WHAT IS EXPECTED: Your answer should be only the lines below from the one with "camera: 20 degrees left, 5 degrees up" to the one with "(277, 615) = (431, 862): brown", repeated exactly, ends included.

Stored records:

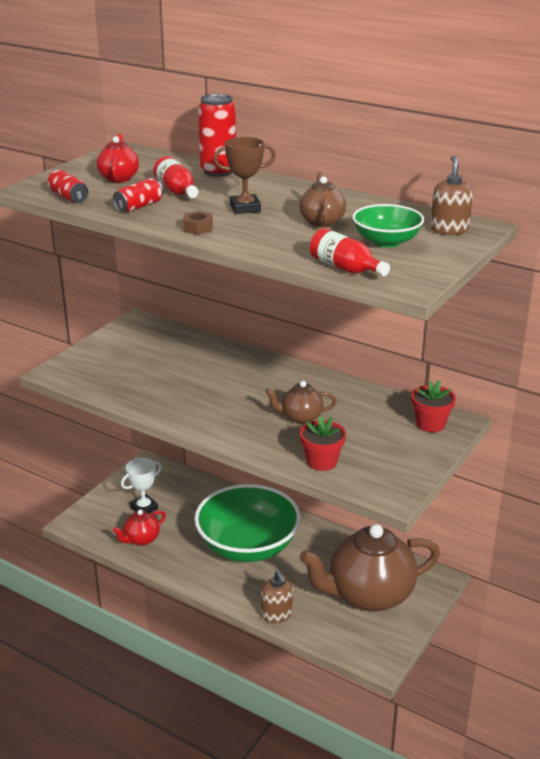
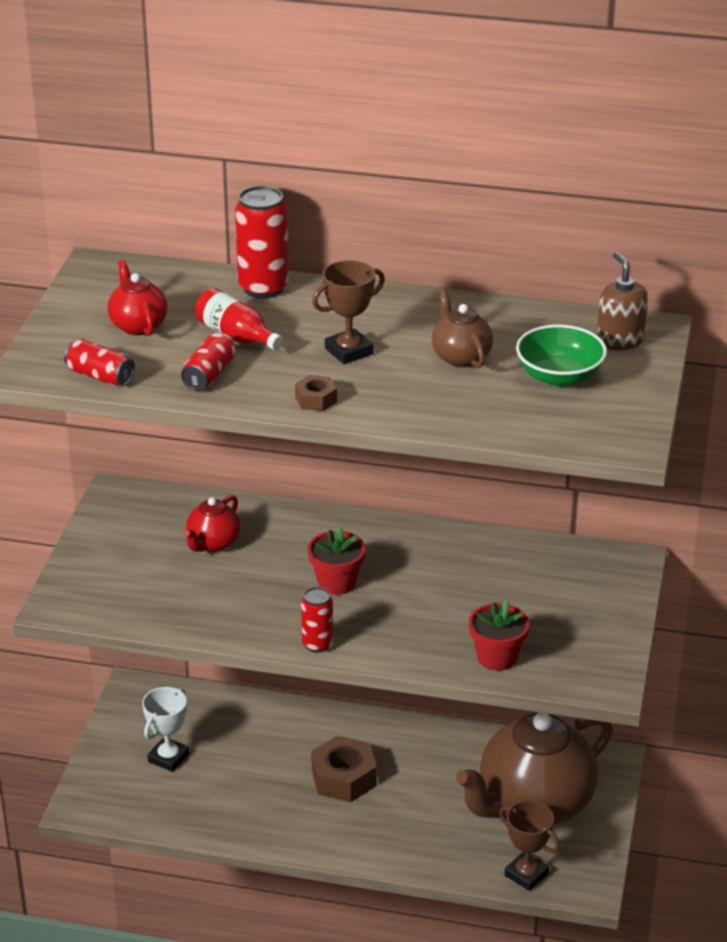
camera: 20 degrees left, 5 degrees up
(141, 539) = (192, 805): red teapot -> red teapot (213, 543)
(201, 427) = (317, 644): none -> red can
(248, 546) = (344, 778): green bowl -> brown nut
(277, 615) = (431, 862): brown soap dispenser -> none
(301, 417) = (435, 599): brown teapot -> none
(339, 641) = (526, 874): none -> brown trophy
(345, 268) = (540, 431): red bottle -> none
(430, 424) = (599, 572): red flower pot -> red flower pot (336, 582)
...
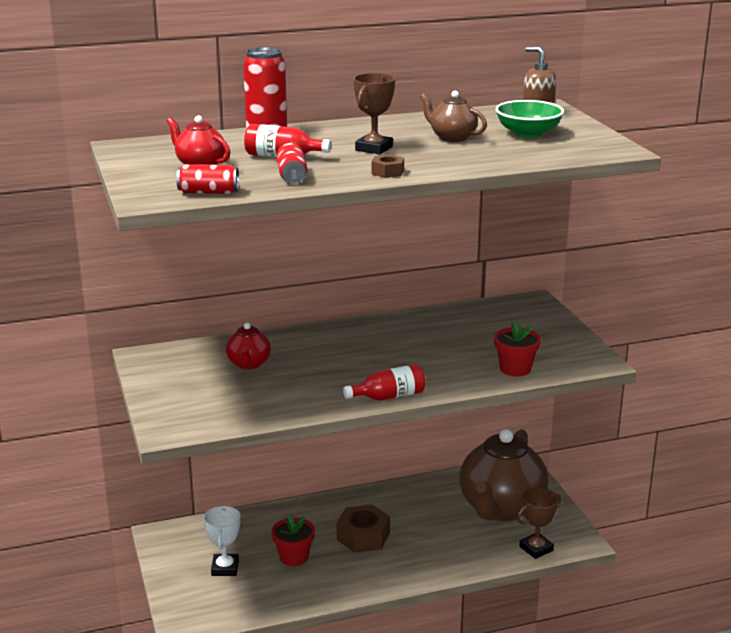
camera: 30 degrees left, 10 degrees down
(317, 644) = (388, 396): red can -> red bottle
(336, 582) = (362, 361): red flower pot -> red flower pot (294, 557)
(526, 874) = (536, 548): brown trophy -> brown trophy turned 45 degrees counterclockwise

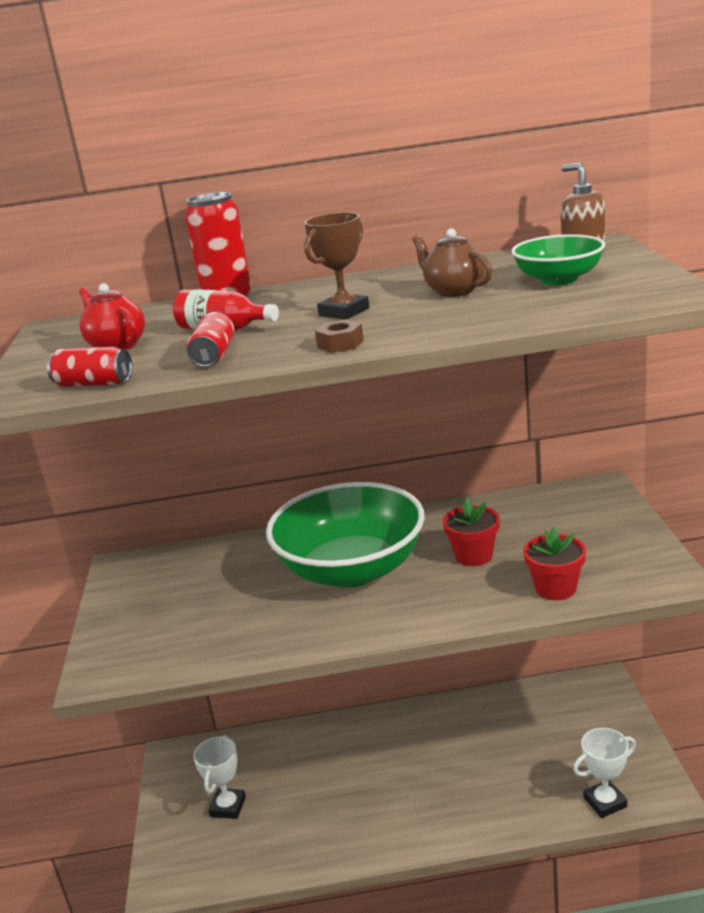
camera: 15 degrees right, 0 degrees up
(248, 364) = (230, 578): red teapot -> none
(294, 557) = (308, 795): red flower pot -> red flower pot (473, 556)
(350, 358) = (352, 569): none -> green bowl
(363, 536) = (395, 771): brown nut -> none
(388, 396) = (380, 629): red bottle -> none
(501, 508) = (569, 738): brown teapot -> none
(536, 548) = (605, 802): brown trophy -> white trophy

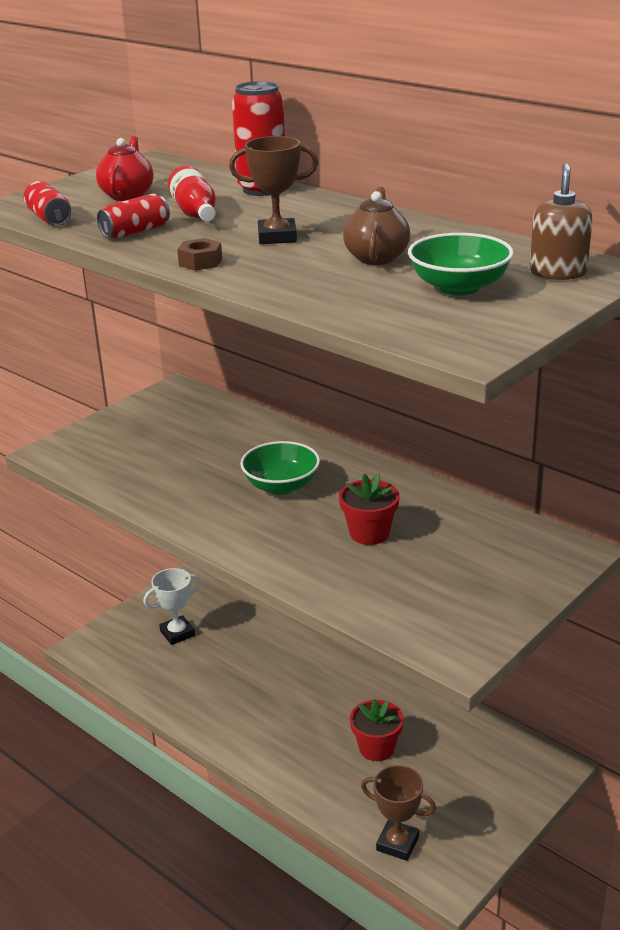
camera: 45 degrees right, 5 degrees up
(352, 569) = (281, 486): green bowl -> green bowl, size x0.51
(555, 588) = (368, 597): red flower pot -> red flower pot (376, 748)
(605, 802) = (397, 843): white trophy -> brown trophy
--
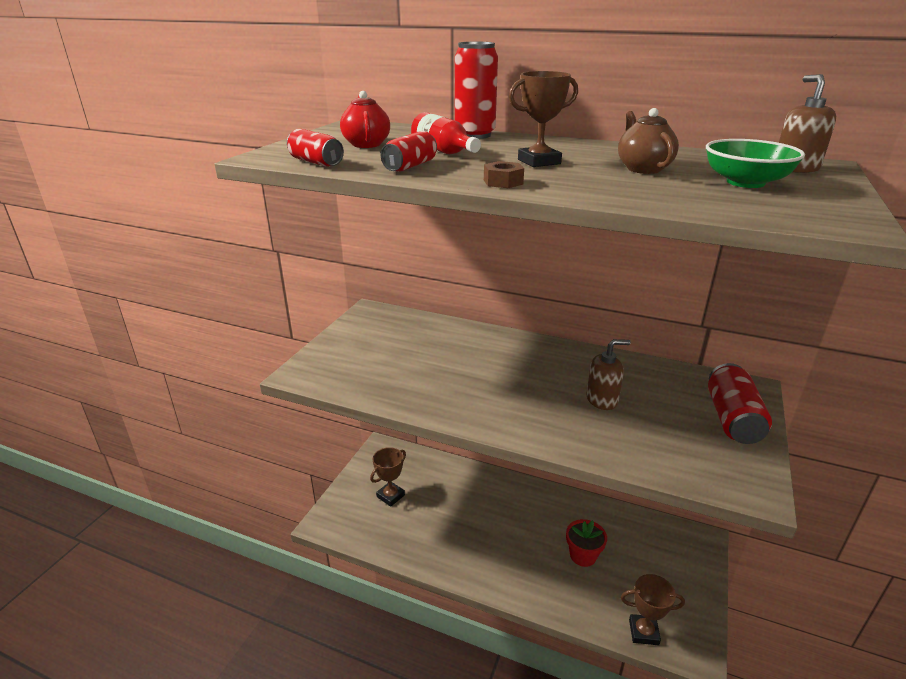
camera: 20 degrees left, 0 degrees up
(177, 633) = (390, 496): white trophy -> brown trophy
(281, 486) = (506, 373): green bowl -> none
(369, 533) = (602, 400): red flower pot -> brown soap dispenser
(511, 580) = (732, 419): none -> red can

TASK OUTPUT:
camera: 20 degrees left, 5 degrees up
(141, 539) = (192, 805): red teapot -> red teapot (213, 543)
(201, 427) = (317, 644): none -> red can
(248, 546) = (344, 778): green bowl -> brown nut
(277, 615) = (431, 862): brown soap dispenser -> none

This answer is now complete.